▶ **WHAT IS EXPECTED**: Would you print exactly the lines that begin the listing and continue through the line holding "Someone swapped the"? No pictures, please.
*** Block opens ***
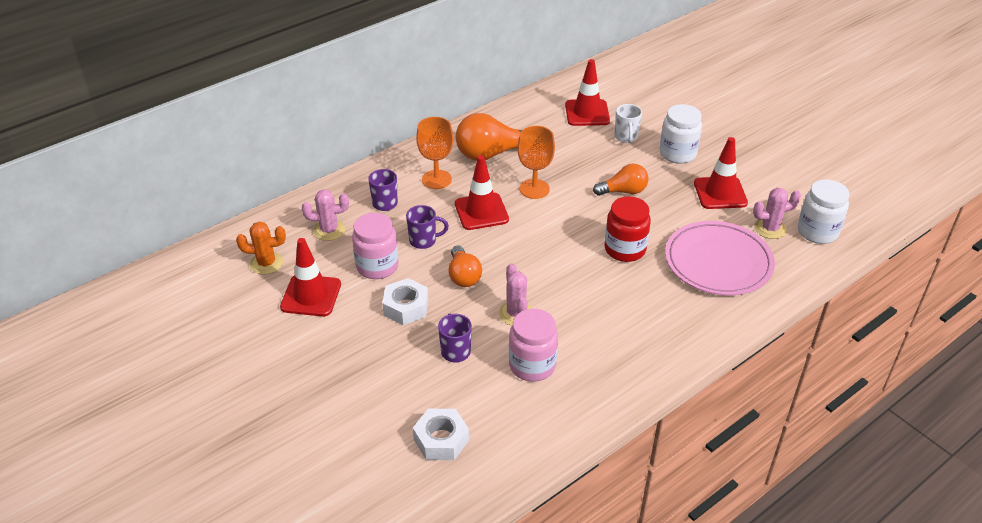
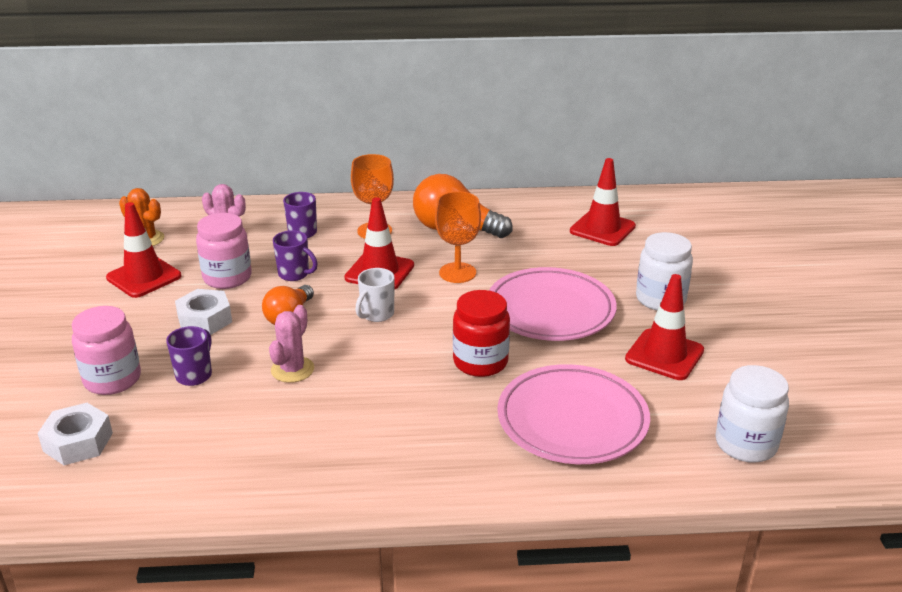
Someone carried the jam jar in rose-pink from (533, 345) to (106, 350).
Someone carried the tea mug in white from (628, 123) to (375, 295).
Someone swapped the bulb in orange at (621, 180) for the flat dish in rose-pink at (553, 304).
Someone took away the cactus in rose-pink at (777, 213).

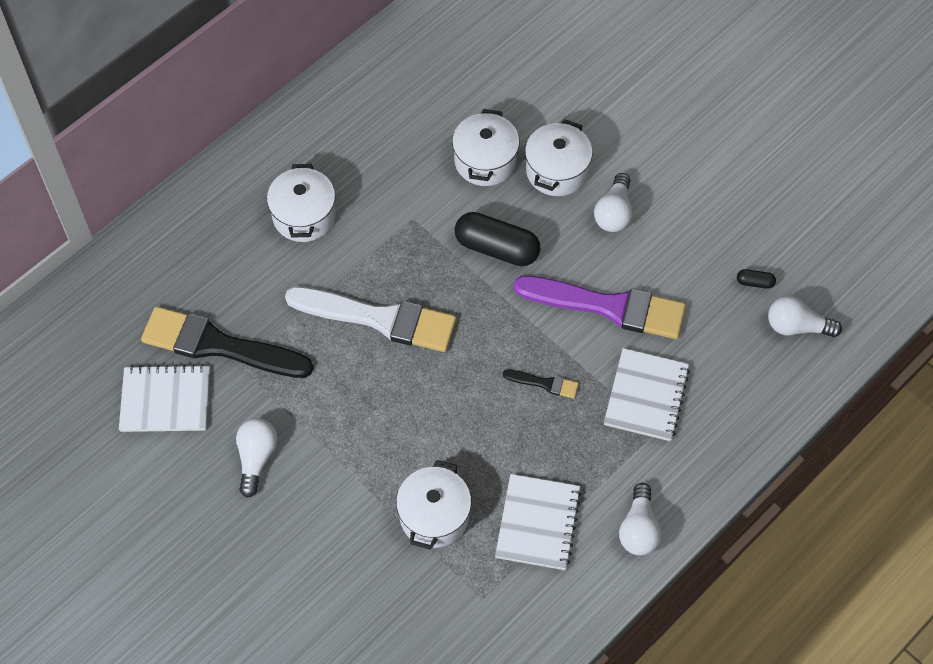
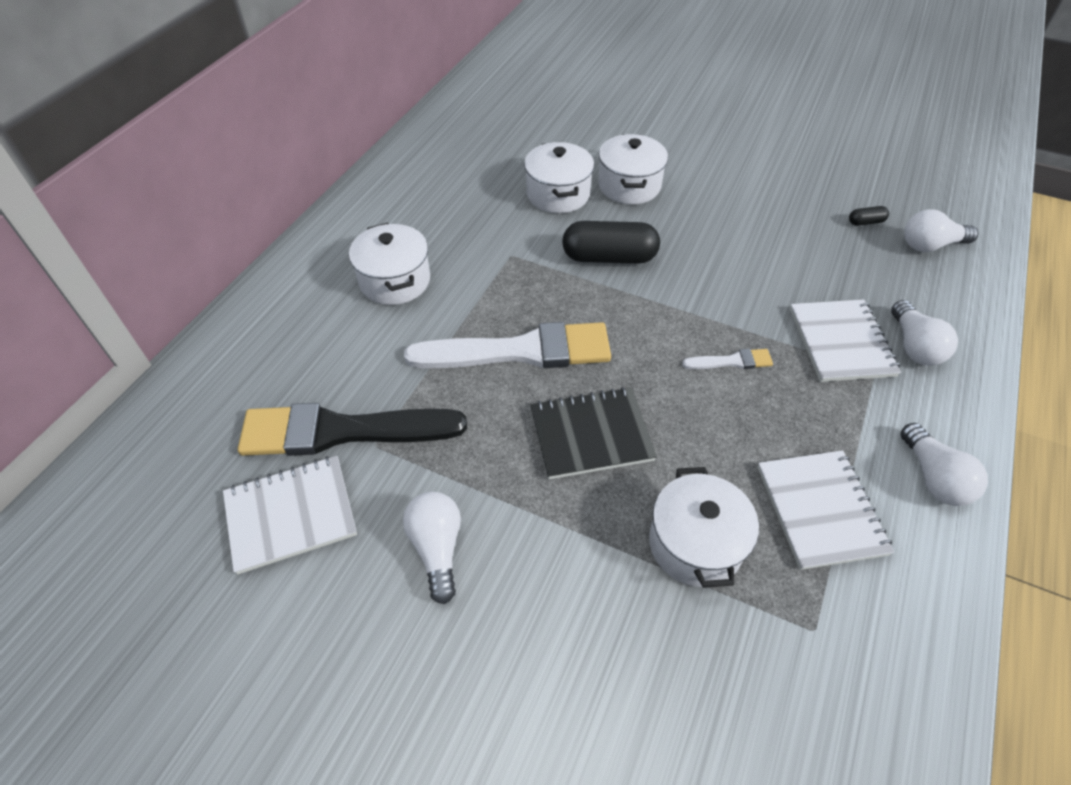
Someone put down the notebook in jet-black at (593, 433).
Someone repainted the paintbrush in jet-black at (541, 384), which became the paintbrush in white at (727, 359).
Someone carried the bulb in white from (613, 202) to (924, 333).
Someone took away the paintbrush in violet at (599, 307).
*** Block closes ***
▶ **TASK ANSWER**:
Someone carried the jam jar in rose-pink from (533, 345) to (106, 350).
Someone carried the tea mug in white from (628, 123) to (375, 295).
Someone swapped the bulb in orange at (621, 180) for the flat dish in rose-pink at (553, 304).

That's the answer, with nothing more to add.